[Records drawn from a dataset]
>>>

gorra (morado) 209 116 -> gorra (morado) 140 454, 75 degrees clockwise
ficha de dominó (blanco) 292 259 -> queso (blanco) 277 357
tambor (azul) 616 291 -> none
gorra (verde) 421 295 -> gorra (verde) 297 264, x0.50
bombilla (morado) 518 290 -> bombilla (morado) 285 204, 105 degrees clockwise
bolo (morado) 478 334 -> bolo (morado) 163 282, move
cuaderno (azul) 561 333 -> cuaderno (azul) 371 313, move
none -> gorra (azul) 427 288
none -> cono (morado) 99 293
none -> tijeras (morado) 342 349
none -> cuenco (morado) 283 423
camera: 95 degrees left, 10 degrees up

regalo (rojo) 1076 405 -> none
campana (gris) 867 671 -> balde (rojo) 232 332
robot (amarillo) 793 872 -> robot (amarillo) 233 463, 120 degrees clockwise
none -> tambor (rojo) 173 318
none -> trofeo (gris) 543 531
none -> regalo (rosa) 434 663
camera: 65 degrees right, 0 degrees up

<<<
>>>

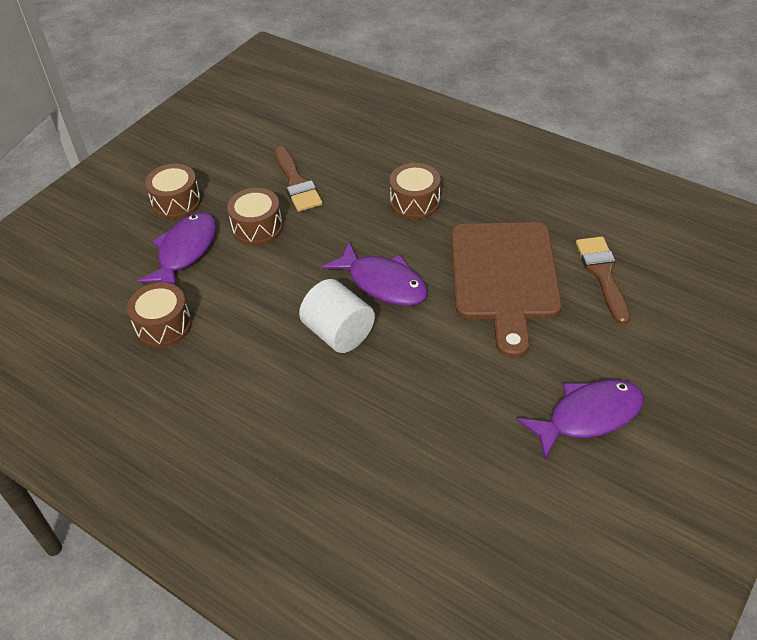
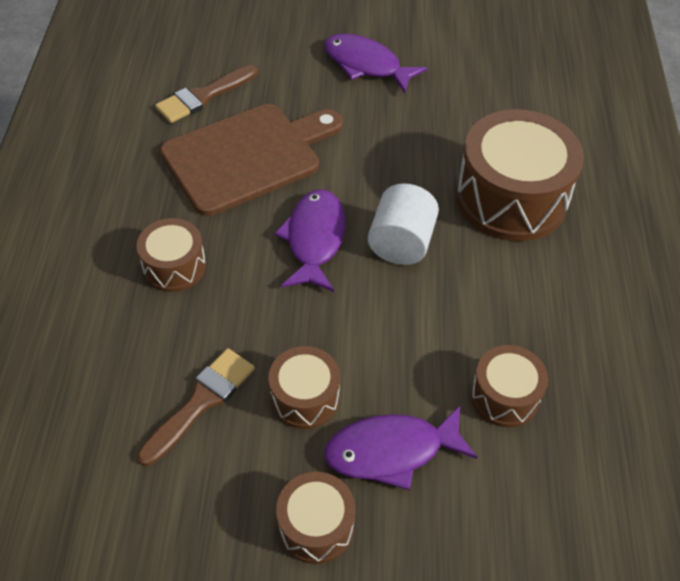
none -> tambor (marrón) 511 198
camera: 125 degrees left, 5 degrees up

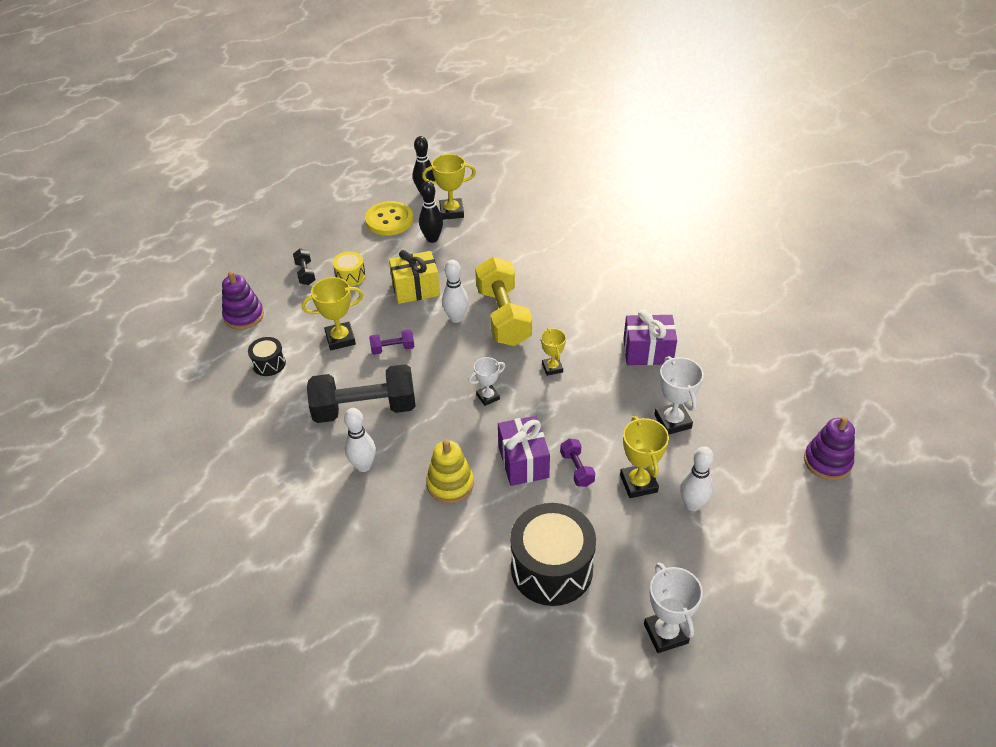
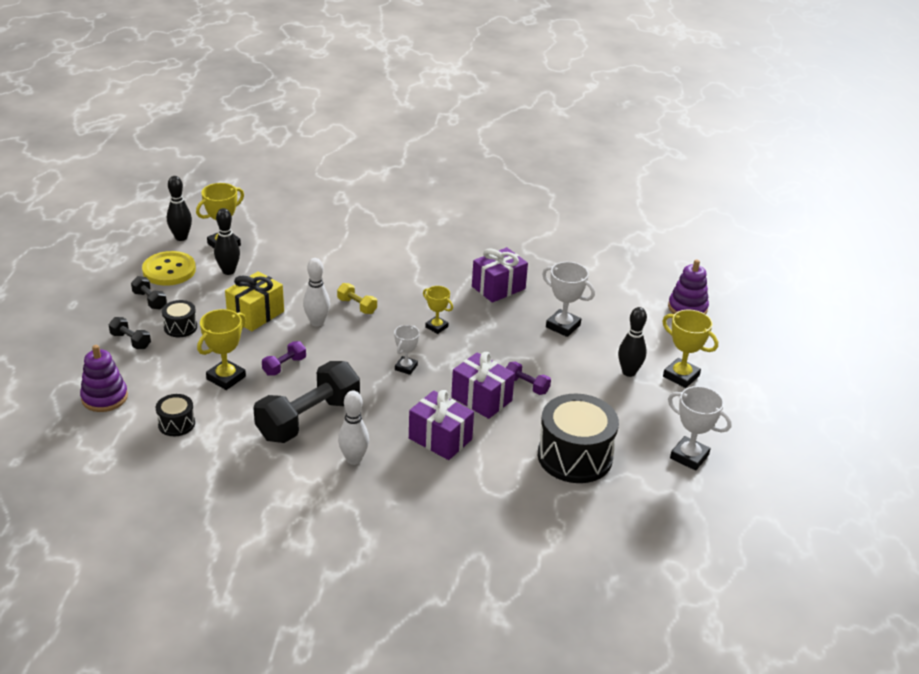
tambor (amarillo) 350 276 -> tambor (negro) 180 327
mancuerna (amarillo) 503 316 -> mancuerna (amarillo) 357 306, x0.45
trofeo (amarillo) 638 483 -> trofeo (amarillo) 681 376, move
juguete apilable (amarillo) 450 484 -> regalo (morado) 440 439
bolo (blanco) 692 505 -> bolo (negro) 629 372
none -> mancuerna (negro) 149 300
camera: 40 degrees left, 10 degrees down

<<<
>>>

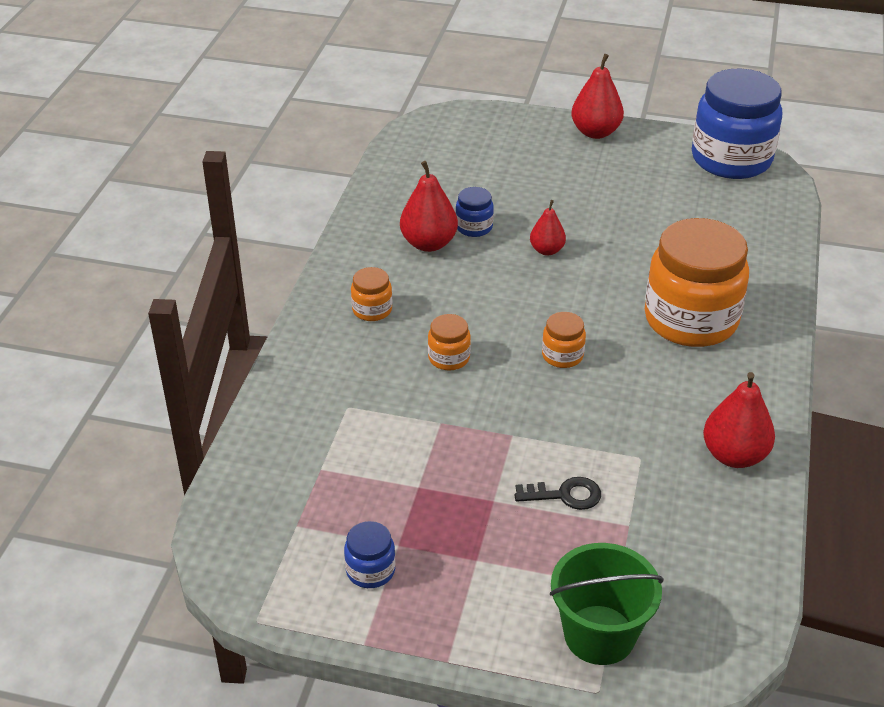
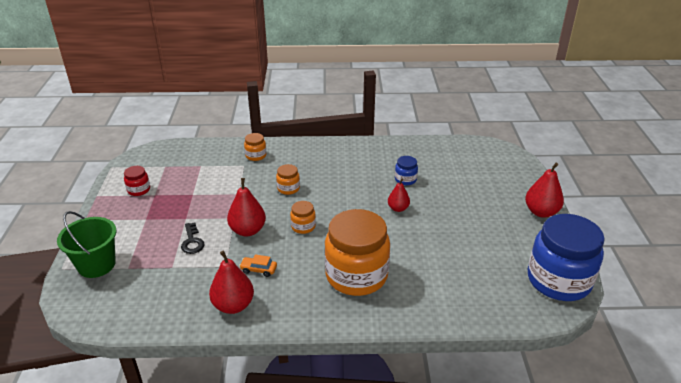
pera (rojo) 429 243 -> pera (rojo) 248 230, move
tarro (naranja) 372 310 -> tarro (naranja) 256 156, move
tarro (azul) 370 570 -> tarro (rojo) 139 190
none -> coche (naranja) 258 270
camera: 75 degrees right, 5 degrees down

<<<

Output the lines above between the one holding "tambor (azul) 616 291 -> none" and the one holding "none -> cono (morado) 99 293", inclusive, with nothing before or after them.

tambor (azul) 616 291 -> none
gorra (verde) 421 295 -> gorra (verde) 297 264, x0.50
bombilla (morado) 518 290 -> bombilla (morado) 285 204, 105 degrees clockwise
bolo (morado) 478 334 -> bolo (morado) 163 282, move
cuaderno (azul) 561 333 -> cuaderno (azul) 371 313, move
none -> gorra (azul) 427 288
none -> cono (morado) 99 293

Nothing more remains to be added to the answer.